Content starts

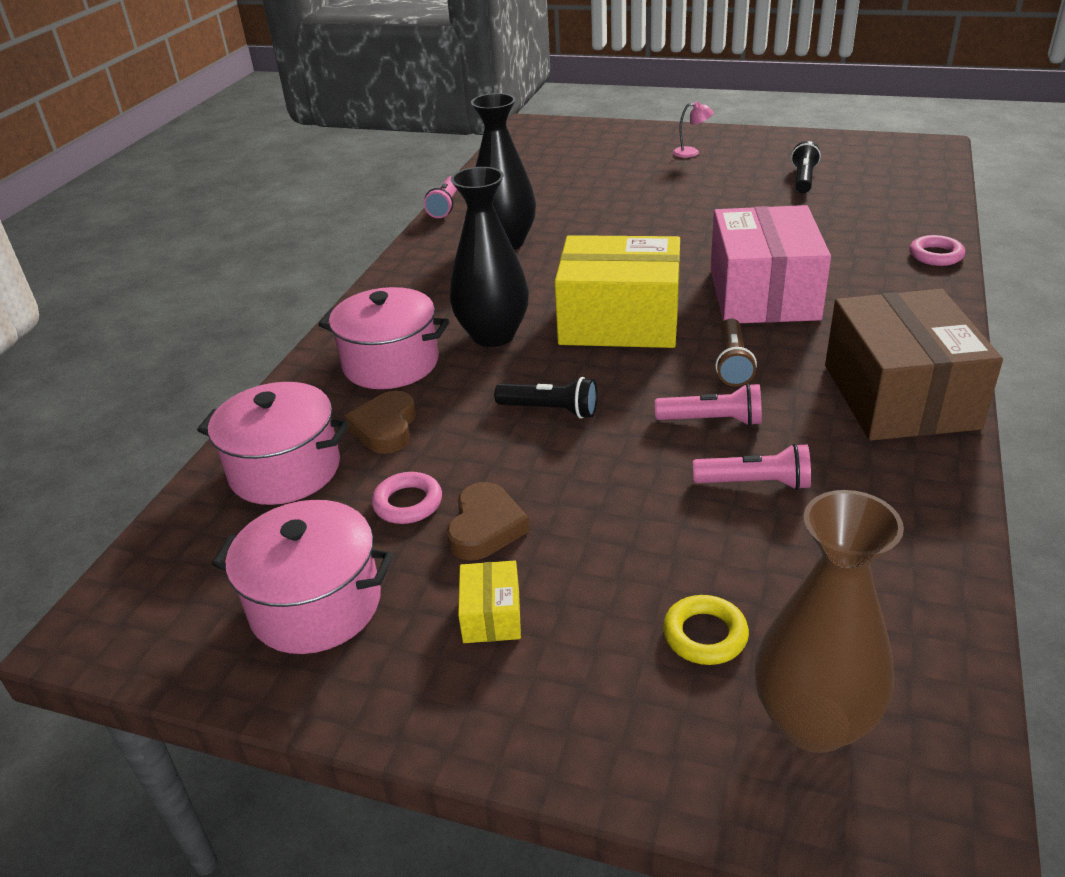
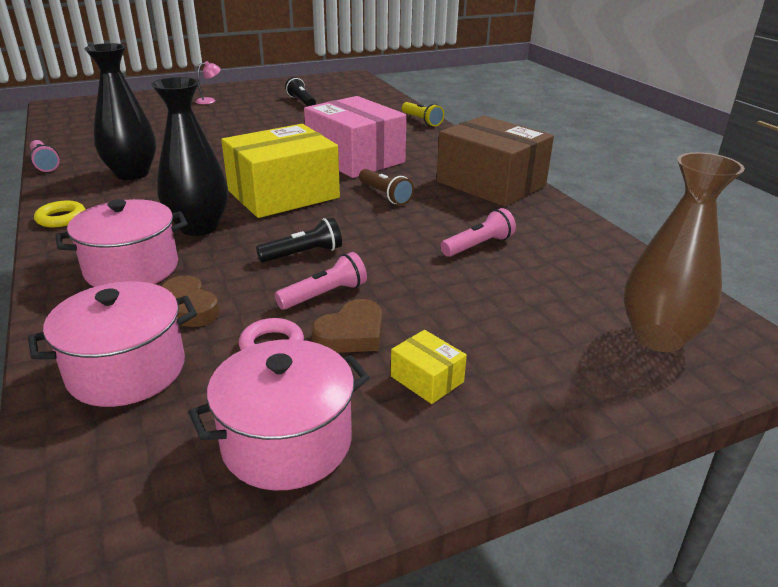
camera: 45 degrees left, 5 degrees down
(485, 527) = (351, 334): brown heart -> brown heart turned 75 degrees clockwise
(705, 635) = (557, 326): yellow ring -> yellow ring (61, 218)
(712, 420) = (413, 225): pink flashlight -> pink flashlight (325, 295)
(936, 255) = (421, 121): pink ring -> yellow flashlight

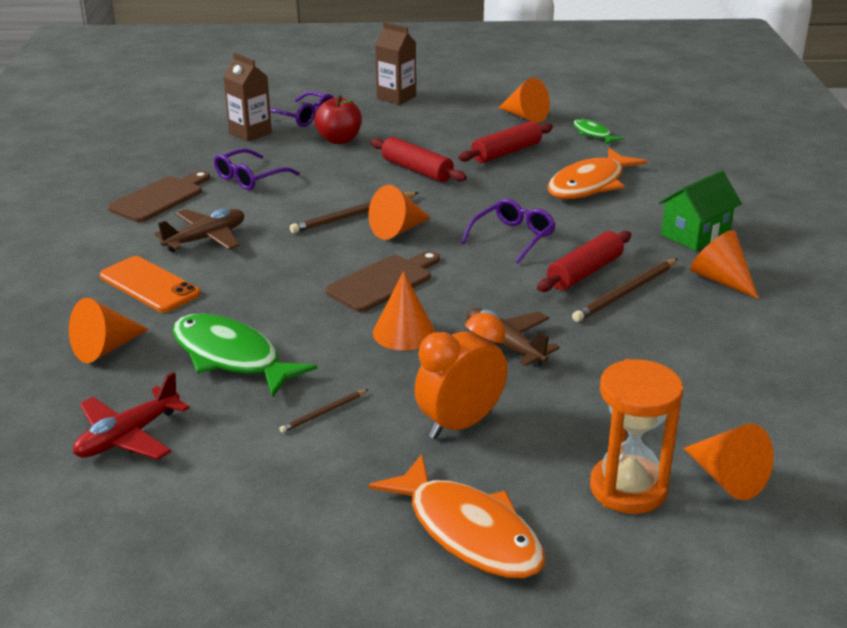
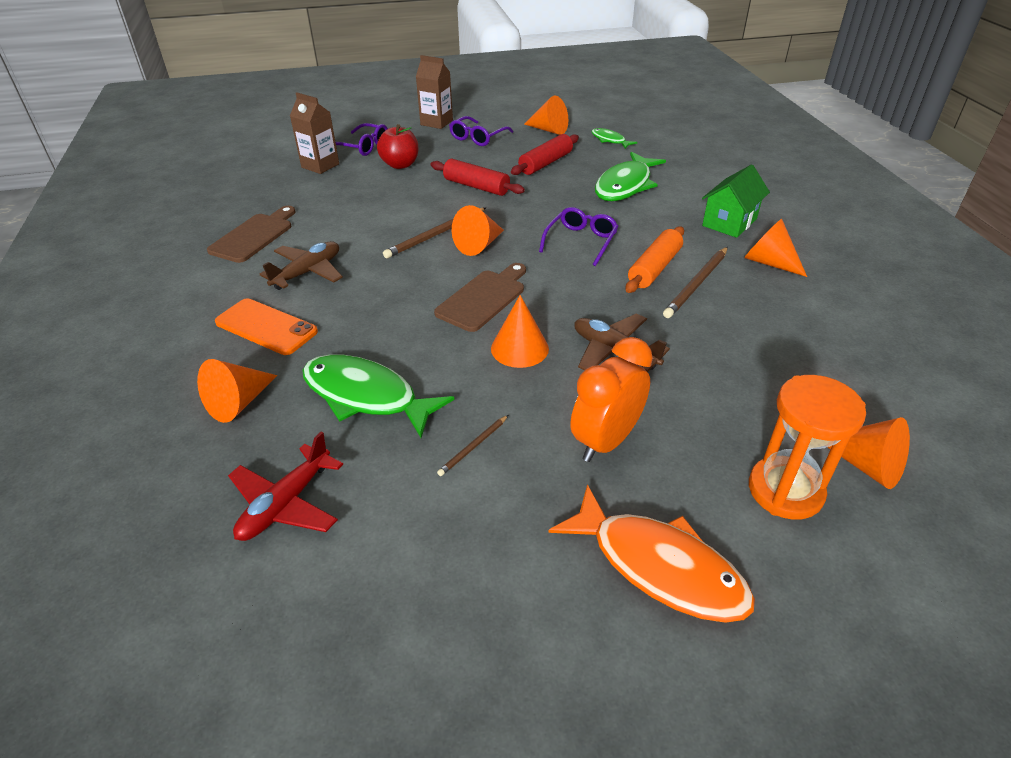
camera: 10 degrees left, 10 degrees up
(250, 178) = (332, 208): purple glasses -> purple glasses (478, 137)
(584, 272) = (654, 268): red rolling pin -> orange rolling pin
(590, 184) = (625, 185): orange fish -> green fish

Content ends

**Problem statement:** All the records need to be repeated exactly, with the images dropped.

**Result for this exercise:**
camera: 45 degrees left, 5 degrees down
(485, 527) = (351, 334): brown heart -> brown heart turned 75 degrees clockwise
(705, 635) = (557, 326): yellow ring -> yellow ring (61, 218)
(712, 420) = (413, 225): pink flashlight -> pink flashlight (325, 295)
(936, 255) = (421, 121): pink ring -> yellow flashlight

camera: 10 degrees left, 10 degrees up
(250, 178) = (332, 208): purple glasses -> purple glasses (478, 137)
(584, 272) = (654, 268): red rolling pin -> orange rolling pin
(590, 184) = (625, 185): orange fish -> green fish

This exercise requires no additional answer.